[TASK INPUTS]
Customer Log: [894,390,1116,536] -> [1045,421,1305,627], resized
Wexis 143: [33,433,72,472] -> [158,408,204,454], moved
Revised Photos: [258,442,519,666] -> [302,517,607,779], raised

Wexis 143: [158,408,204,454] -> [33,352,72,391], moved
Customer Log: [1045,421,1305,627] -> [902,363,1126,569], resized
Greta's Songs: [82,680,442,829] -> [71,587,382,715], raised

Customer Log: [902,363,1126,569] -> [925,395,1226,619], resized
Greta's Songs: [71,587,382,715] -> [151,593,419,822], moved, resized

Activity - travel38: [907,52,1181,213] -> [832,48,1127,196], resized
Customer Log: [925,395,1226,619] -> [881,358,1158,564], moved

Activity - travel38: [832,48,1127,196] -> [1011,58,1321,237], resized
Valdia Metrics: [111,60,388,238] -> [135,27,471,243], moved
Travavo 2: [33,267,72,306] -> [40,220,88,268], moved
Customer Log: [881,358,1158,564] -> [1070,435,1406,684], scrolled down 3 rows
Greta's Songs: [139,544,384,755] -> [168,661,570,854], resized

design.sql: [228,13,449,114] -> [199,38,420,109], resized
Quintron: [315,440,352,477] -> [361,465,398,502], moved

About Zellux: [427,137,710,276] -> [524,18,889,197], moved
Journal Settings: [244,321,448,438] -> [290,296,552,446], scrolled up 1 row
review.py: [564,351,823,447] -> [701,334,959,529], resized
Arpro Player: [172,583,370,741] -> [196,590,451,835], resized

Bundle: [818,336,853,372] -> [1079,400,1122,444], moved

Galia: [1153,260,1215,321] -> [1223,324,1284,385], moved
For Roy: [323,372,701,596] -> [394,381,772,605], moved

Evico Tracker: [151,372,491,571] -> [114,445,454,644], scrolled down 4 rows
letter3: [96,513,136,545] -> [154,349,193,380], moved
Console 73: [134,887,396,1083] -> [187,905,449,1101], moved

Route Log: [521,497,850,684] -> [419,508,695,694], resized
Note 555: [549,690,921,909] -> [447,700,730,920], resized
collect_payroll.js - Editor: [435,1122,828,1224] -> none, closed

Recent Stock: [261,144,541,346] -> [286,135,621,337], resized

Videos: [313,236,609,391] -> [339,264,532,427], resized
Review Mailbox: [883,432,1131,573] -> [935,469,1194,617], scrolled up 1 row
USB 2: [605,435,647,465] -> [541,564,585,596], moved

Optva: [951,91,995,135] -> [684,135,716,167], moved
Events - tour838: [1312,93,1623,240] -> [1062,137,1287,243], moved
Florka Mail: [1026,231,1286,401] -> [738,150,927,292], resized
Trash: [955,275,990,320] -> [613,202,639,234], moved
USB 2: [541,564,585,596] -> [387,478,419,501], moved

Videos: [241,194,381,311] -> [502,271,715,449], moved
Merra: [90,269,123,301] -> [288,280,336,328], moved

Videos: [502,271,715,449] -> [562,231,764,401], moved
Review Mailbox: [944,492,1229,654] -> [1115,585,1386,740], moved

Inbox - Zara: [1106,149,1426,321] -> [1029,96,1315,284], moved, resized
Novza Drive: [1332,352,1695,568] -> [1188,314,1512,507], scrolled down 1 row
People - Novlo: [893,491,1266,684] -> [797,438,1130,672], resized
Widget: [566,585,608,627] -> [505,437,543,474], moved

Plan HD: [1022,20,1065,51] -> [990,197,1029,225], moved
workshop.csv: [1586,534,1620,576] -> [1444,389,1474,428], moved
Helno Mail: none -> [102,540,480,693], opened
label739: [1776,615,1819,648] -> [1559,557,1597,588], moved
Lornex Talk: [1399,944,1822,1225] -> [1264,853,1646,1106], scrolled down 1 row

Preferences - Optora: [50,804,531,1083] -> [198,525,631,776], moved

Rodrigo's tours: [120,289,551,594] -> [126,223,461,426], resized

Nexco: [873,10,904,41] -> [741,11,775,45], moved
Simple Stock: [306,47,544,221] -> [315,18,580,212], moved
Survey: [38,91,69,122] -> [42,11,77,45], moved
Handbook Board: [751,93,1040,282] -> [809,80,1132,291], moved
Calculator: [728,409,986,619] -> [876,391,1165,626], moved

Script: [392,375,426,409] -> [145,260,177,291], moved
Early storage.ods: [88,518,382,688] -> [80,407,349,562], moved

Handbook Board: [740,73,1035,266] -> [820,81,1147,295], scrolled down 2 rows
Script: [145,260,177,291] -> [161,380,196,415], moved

[TASK TO CARRY OUT] Quote exactly the stretch of lines above that starts at the first one and ends at the line with "review.py: [564,351,823,447] ->", and nothing beyond it.

[RESULT BELOW]
Customer Log: [894,390,1116,536] -> [1045,421,1305,627], resized
Wexis 143: [33,433,72,472] -> [158,408,204,454], moved
Revised Photos: [258,442,519,666] -> [302,517,607,779], raised

Wexis 143: [158,408,204,454] -> [33,352,72,391], moved
Customer Log: [1045,421,1305,627] -> [902,363,1126,569], resized
Greta's Songs: [82,680,442,829] -> [71,587,382,715], raised

Customer Log: [902,363,1126,569] -> [925,395,1226,619], resized
Greta's Songs: [71,587,382,715] -> [151,593,419,822], moved, resized

Activity - travel38: [907,52,1181,213] -> [832,48,1127,196], resized
Customer Log: [925,395,1226,619] -> [881,358,1158,564], moved

Activity - travel38: [832,48,1127,196] -> [1011,58,1321,237], resized
Valdia Metrics: [111,60,388,238] -> [135,27,471,243], moved
Travavo 2: [33,267,72,306] -> [40,220,88,268], moved
Customer Log: [881,358,1158,564] -> [1070,435,1406,684], scrolled down 3 rows
Greta's Songs: [139,544,384,755] -> [168,661,570,854], resized

design.sql: [228,13,449,114] -> [199,38,420,109], resized
Quintron: [315,440,352,477] -> [361,465,398,502], moved

About Zellux: [427,137,710,276] -> [524,18,889,197], moved
Journal Settings: [244,321,448,438] -> [290,296,552,446], scrolled up 1 row
review.py: [564,351,823,447] -> [701,334,959,529], resized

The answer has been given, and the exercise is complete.